WRITTEN REQUEST.
Return the following data verbatim, every line of it, with no changes.

DATA FOR THE TASK.
+ + +

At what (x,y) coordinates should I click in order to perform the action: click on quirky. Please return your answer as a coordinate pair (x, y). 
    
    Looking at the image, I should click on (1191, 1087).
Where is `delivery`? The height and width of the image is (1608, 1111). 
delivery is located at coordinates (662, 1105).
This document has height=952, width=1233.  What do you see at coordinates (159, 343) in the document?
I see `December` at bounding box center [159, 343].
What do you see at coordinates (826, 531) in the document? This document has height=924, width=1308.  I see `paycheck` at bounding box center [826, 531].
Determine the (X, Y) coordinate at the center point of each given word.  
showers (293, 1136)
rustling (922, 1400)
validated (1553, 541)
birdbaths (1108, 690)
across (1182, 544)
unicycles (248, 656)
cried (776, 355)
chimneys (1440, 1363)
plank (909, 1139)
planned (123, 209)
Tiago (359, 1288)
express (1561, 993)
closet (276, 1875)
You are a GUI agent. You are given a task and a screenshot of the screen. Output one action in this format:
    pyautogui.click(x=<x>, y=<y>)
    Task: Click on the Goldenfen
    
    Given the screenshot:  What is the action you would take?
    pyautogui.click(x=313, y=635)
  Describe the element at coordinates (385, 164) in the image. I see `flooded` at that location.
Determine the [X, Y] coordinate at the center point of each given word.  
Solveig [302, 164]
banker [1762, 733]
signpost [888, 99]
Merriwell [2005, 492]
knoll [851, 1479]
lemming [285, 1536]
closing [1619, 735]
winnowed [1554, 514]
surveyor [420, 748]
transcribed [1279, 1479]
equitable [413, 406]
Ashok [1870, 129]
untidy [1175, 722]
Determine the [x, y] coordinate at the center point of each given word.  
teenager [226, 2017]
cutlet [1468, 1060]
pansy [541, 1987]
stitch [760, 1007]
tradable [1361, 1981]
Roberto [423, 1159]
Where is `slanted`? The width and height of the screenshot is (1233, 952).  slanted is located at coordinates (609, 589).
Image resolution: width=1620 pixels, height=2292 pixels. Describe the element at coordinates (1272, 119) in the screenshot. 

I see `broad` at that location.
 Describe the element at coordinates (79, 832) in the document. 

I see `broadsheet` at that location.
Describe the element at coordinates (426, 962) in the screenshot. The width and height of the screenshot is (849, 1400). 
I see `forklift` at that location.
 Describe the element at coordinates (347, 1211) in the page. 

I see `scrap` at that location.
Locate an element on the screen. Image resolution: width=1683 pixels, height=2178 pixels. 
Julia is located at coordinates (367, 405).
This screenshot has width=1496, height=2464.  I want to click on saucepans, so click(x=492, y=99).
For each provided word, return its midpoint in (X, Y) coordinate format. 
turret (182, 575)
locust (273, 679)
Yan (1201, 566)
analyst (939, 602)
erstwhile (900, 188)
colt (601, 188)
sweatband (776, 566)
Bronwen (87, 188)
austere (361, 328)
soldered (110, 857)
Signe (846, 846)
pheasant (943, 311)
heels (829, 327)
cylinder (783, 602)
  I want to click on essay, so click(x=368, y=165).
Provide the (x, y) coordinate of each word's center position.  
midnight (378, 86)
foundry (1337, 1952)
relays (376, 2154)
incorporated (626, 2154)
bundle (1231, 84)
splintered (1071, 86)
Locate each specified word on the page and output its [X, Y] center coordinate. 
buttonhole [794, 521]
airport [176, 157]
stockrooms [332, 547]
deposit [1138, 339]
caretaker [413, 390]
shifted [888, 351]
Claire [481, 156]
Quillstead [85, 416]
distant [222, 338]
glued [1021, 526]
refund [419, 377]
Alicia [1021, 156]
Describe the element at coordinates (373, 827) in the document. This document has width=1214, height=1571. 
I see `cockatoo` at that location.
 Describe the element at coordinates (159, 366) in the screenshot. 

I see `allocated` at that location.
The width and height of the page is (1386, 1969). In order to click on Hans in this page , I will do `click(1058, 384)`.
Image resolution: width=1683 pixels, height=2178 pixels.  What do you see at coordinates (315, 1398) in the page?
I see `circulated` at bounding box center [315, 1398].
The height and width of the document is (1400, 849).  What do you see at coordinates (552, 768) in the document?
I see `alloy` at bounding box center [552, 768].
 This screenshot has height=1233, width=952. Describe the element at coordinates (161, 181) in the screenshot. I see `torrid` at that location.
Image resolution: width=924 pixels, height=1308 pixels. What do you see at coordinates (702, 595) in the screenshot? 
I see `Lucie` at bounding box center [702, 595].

+ + +

CORRECT RESULT.
At what (x,y) coordinates should I click in order to perform the action: click on quirky. Please return your answer as a coordinate pair (x, y). 
    
    Looking at the image, I should click on (1191, 1087).
Where is `delivery`? The height and width of the image is (1608, 1111). 
delivery is located at coordinates (662, 1105).
This document has height=952, width=1233.  What do you see at coordinates (159, 343) in the document?
I see `December` at bounding box center [159, 343].
What do you see at coordinates (826, 531) in the document? This document has height=924, width=1308.  I see `paycheck` at bounding box center [826, 531].
Determine the (X, Y) coordinate at the center point of each given word.  
showers (293, 1136)
rustling (922, 1400)
validated (1553, 541)
birdbaths (1108, 690)
across (1182, 544)
unicycles (248, 656)
cried (776, 355)
chimneys (1440, 1363)
plank (909, 1139)
planned (123, 209)
Tiago (359, 1288)
express (1561, 993)
closet (276, 1875)
You are a GUI agent. You are given a task and a screenshot of the screen. Output one action in this format:
    pyautogui.click(x=<x>, y=<y>)
    Task: Click on the Goldenfen
    
    Given the screenshot:  What is the action you would take?
    pyautogui.click(x=313, y=635)
  Describe the element at coordinates (385, 164) in the image. I see `flooded` at that location.
Determine the [X, Y] coordinate at the center point of each given word.  
Solveig [302, 164]
banker [1762, 733]
signpost [888, 99]
Merriwell [2005, 492]
knoll [851, 1479]
lemming [285, 1536]
closing [1619, 735]
winnowed [1554, 514]
surveyor [420, 748]
transcribed [1279, 1479]
equitable [413, 406]
Ashok [1870, 129]
untidy [1175, 722]
Determine the [x, y] coordinate at the center point of each given word.  
teenager [226, 2017]
cutlet [1468, 1060]
pansy [541, 1987]
stitch [760, 1007]
tradable [1361, 1981]
Roberto [423, 1159]
Where is `slanted`? The width and height of the screenshot is (1233, 952).  slanted is located at coordinates (609, 589).
Image resolution: width=1620 pixels, height=2292 pixels. Describe the element at coordinates (1272, 119) in the screenshot. 

I see `broad` at that location.
 Describe the element at coordinates (79, 832) in the document. 

I see `broadsheet` at that location.
Describe the element at coordinates (426, 962) in the screenshot. The width and height of the screenshot is (849, 1400). 
I see `forklift` at that location.
 Describe the element at coordinates (347, 1211) in the page. 

I see `scrap` at that location.
Locate an element on the screen. Image resolution: width=1683 pixels, height=2178 pixels. 
Julia is located at coordinates (367, 405).
This screenshot has width=1496, height=2464.  I want to click on saucepans, so click(x=492, y=99).
For each provided word, return its midpoint in (X, Y) coordinate format. 
turret (182, 575)
locust (273, 679)
Yan (1201, 566)
analyst (939, 602)
erstwhile (900, 188)
colt (601, 188)
sweatband (776, 566)
Bronwen (87, 188)
austere (361, 328)
soldered (110, 857)
Signe (846, 846)
pheasant (943, 311)
heels (829, 327)
cylinder (783, 602)
  I want to click on essay, so click(x=368, y=165).
Provide the (x, y) coordinate of each word's center position.  
midnight (378, 86)
foundry (1337, 1952)
relays (376, 2154)
incorporated (626, 2154)
bundle (1231, 84)
splintered (1071, 86)
Locate each specified word on the page and output its [X, Y] center coordinate. 
buttonhole [794, 521]
airport [176, 157]
stockrooms [332, 547]
deposit [1138, 339]
caretaker [413, 390]
shifted [888, 351]
Claire [481, 156]
Quillstead [85, 416]
distant [222, 338]
glued [1021, 526]
refund [419, 377]
Alicia [1021, 156]
Describe the element at coordinates (373, 827) in the document. This document has width=1214, height=1571. 
I see `cockatoo` at that location.
 Describe the element at coordinates (159, 366) in the screenshot. 

I see `allocated` at that location.
The width and height of the page is (1386, 1969). In order to click on Hans in this page , I will do `click(1058, 384)`.
Image resolution: width=1683 pixels, height=2178 pixels.  What do you see at coordinates (315, 1398) in the page?
I see `circulated` at bounding box center [315, 1398].
The height and width of the document is (1400, 849).  What do you see at coordinates (552, 768) in the document?
I see `alloy` at bounding box center [552, 768].
 This screenshot has height=1233, width=952. Describe the element at coordinates (161, 181) in the screenshot. I see `torrid` at that location.
Image resolution: width=924 pixels, height=1308 pixels. What do you see at coordinates (702, 595) in the screenshot? 
I see `Lucie` at bounding box center [702, 595].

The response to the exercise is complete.